---------- DATA FOR REVIEW ----------

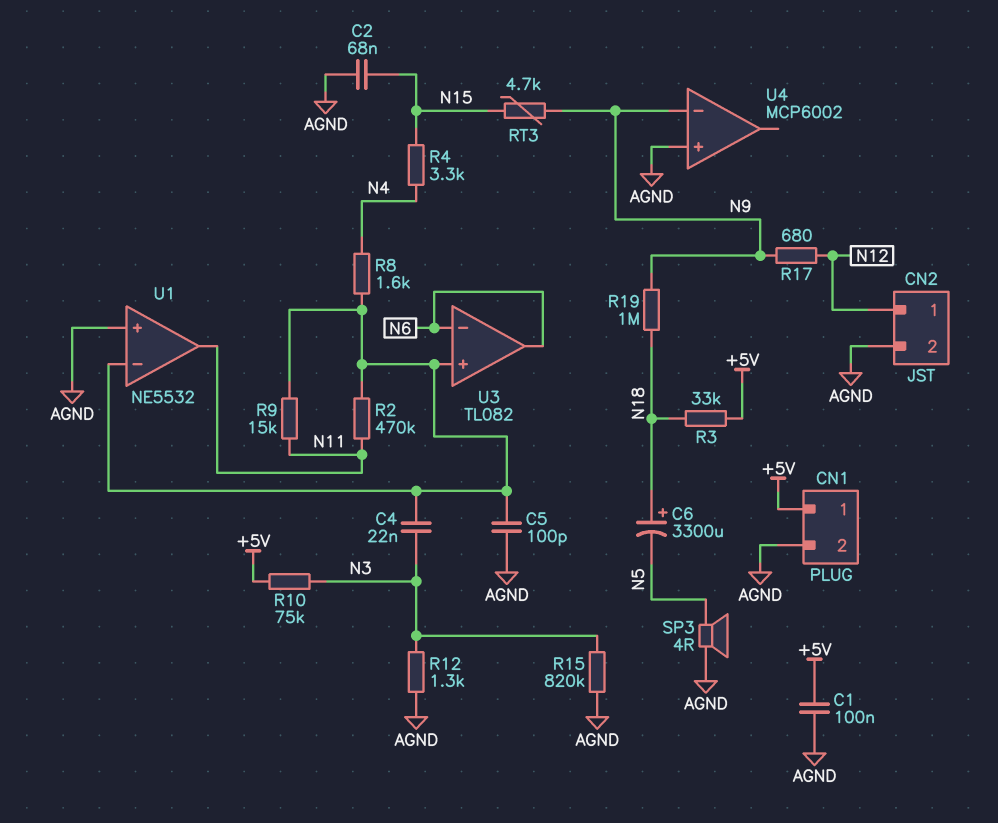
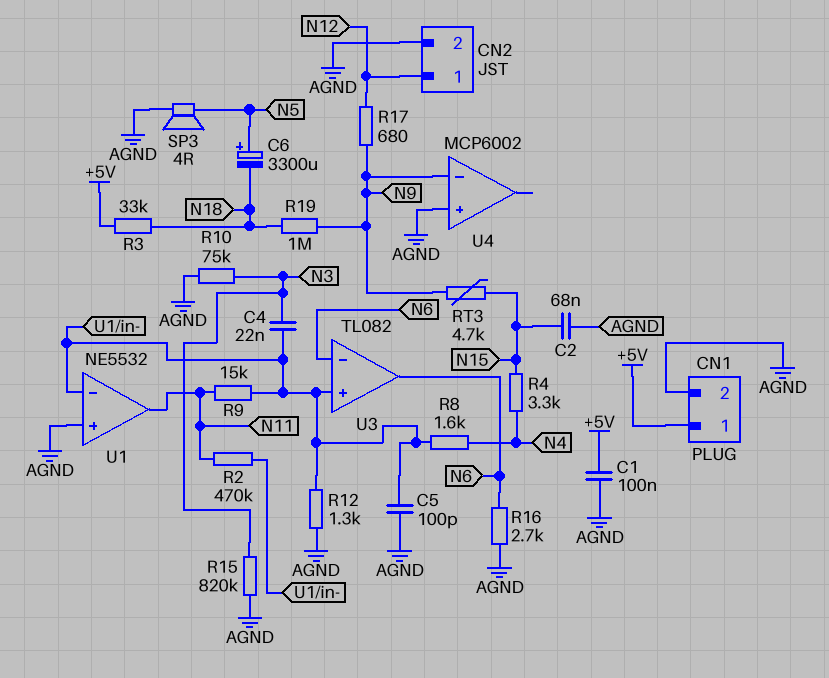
C6: 3300uF (plus N18, minus N5) -> 3300uF (plus N5, minus N18)
R10: 75k (+5V, N3) -> 75k (AGND, N3)
R12: 1.3k (AGND, N3) -> 1.3k (AGND, U1/in-)
R16: none -> 2.7k (AGND, N6)

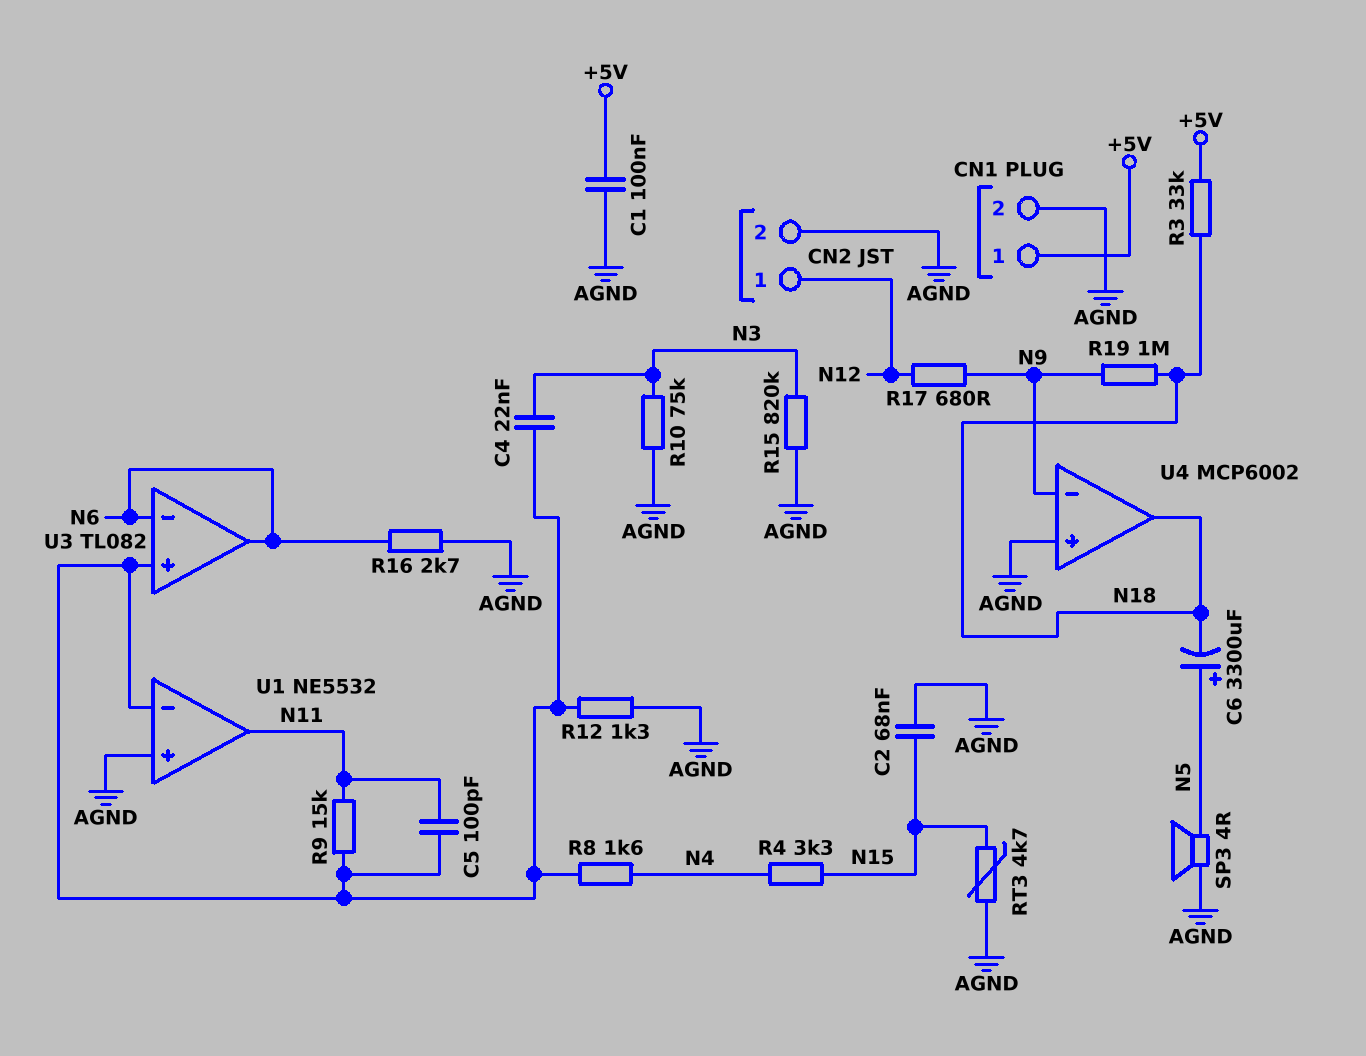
C5: 100pF (AGND, U1/in-) -> 100pF (N11, U1/in-)
R2: 470k (N11, U1/in-) -> none
RT3: 4.7k (N9, N15) -> 4.7k (AGND, N15)
U4 pin out: none -> N18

----------

=== YOUR INSTRUCTIONS ===
Among the records, find all lines that include the string "none" and return them.

=== EXPECTED ANSWER ===
R16: none -> 2.7k (AGND, N6)
R2: 470k (N11, U1/in-) -> none
U4 pin out: none -> N18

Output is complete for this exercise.